[Material provided Boundary: Start]

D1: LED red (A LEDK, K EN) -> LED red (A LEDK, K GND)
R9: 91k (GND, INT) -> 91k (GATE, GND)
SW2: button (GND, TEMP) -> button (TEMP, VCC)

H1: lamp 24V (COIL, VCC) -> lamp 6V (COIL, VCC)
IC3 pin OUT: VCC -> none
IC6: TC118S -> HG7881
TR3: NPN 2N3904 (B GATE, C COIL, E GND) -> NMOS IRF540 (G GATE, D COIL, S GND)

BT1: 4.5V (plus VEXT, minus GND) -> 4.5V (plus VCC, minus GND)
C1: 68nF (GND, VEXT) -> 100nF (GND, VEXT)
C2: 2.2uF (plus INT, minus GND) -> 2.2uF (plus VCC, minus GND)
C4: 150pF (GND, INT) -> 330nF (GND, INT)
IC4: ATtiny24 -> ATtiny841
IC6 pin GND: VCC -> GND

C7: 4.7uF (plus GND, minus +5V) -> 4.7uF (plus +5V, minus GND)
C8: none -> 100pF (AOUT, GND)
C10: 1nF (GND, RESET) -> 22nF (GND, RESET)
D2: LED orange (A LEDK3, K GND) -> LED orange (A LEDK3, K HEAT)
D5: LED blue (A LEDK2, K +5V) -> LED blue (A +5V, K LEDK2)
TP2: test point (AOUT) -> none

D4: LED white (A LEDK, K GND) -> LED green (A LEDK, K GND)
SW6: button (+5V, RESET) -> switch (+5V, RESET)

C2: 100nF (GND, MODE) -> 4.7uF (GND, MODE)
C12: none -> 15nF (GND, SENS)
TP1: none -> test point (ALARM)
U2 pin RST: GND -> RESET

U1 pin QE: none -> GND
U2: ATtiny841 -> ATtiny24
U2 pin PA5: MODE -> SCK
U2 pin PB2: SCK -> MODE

[Material provided Boundary: End]

### Assignment
Copy exactly, word for word, the line with "TP1: none -> test point (ALARM)" through the final line of the listing.

### Written response
TP1: none -> test point (ALARM)
U2 pin RST: GND -> RESET

U1 pin QE: none -> GND
U2: ATtiny841 -> ATtiny24
U2 pin PA5: MODE -> SCK
U2 pin PB2: SCK -> MODE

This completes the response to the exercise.